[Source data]
Segment Open
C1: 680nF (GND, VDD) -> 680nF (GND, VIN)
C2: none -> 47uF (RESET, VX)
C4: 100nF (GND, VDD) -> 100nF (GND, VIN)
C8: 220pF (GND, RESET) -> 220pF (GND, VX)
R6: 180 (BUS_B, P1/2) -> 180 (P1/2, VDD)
Segment Closed
Segment Open
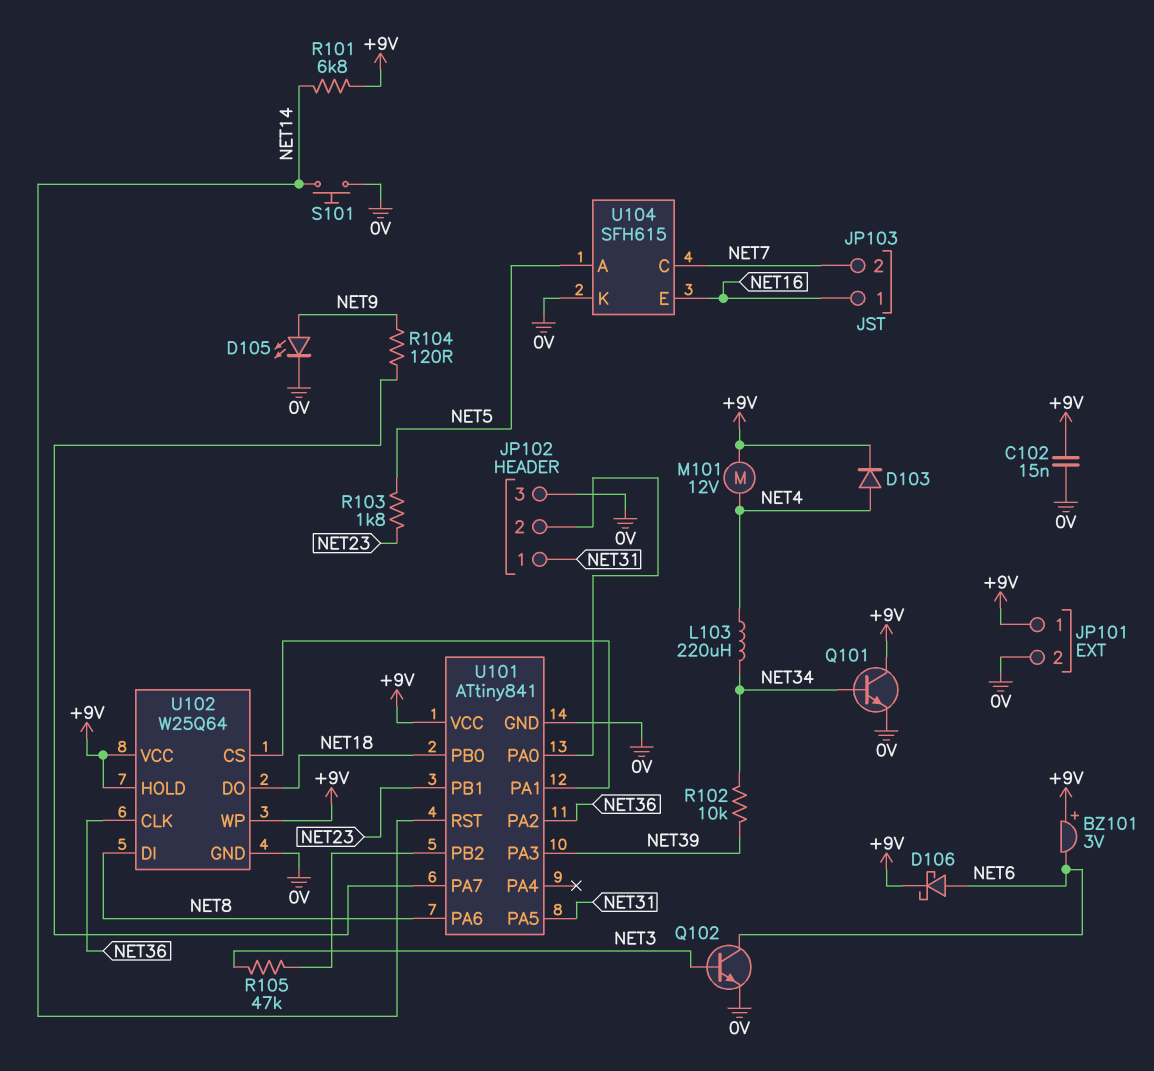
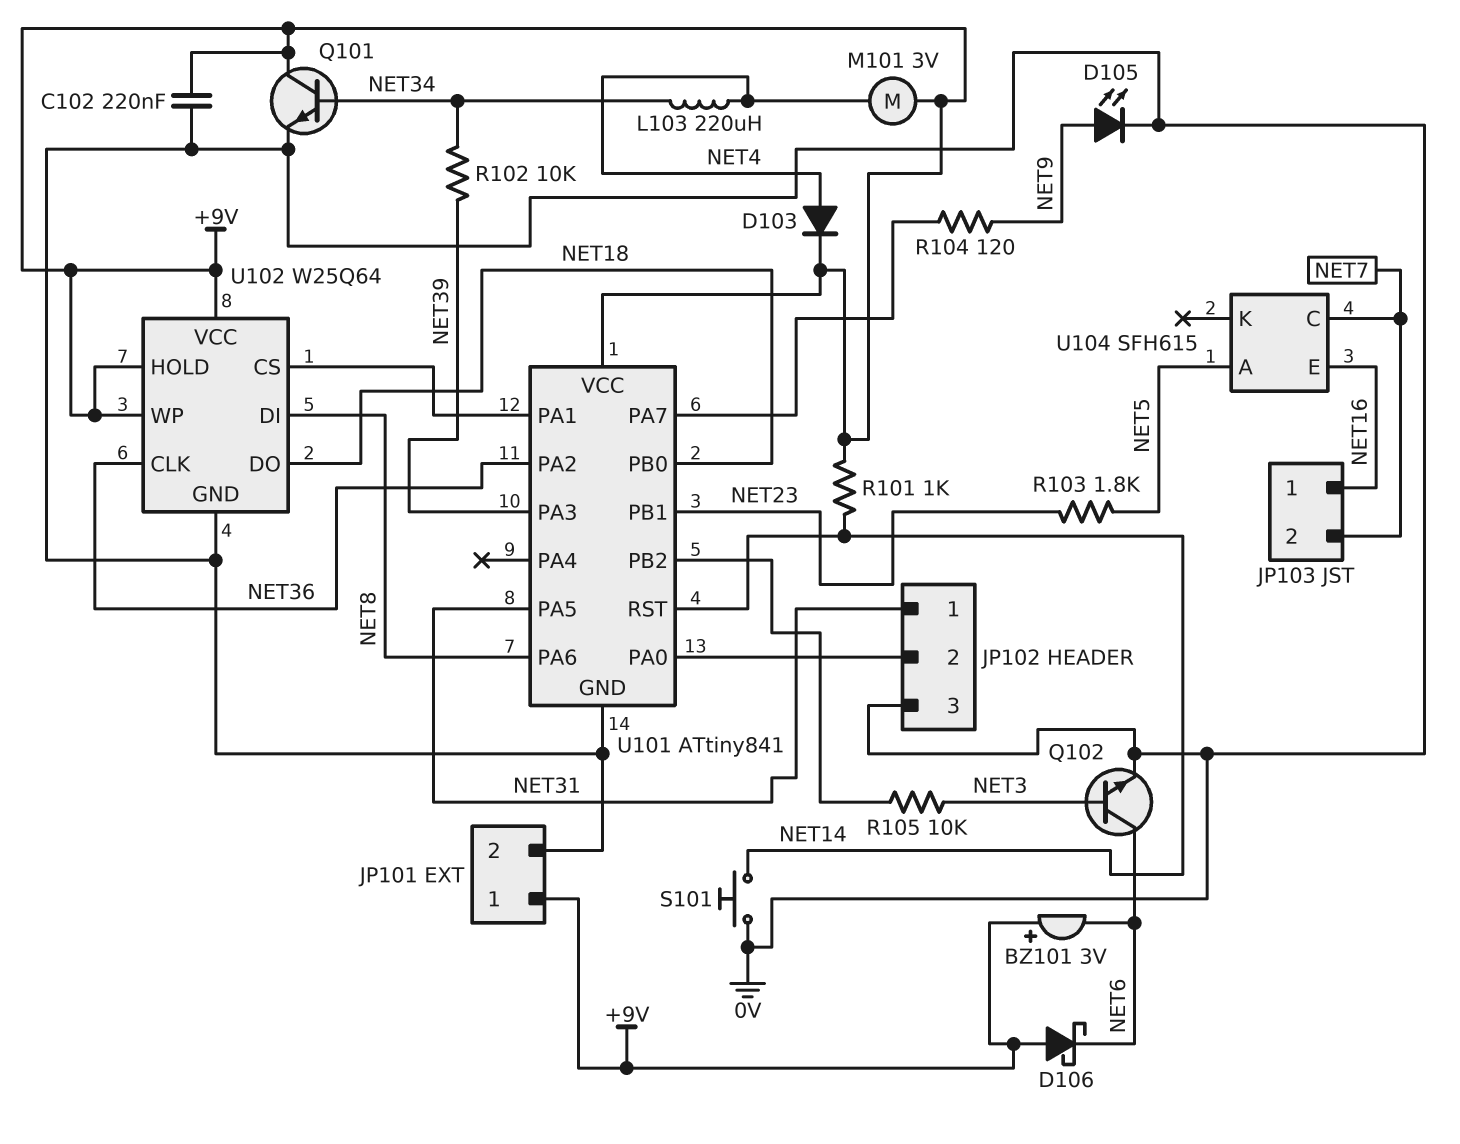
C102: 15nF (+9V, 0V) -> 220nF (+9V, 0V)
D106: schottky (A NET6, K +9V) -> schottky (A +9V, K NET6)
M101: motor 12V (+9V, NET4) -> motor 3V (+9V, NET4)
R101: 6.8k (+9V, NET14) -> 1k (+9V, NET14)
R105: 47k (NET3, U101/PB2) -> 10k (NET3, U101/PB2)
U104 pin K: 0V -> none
Segment Closed
Word for word, restate the lines above from the line containing "C1: 680nF (GND, VDD) -> 680nF (GND, VIN)" through the line containing "R6: 180 (BUS_B, P1/2) -> 180 (P1/2, VDD)", with both included and nothing else.

C1: 680nF (GND, VDD) -> 680nF (GND, VIN)
C2: none -> 47uF (RESET, VX)
C4: 100nF (GND, VDD) -> 100nF (GND, VIN)
C8: 220pF (GND, RESET) -> 220pF (GND, VX)
R6: 180 (BUS_B, P1/2) -> 180 (P1/2, VDD)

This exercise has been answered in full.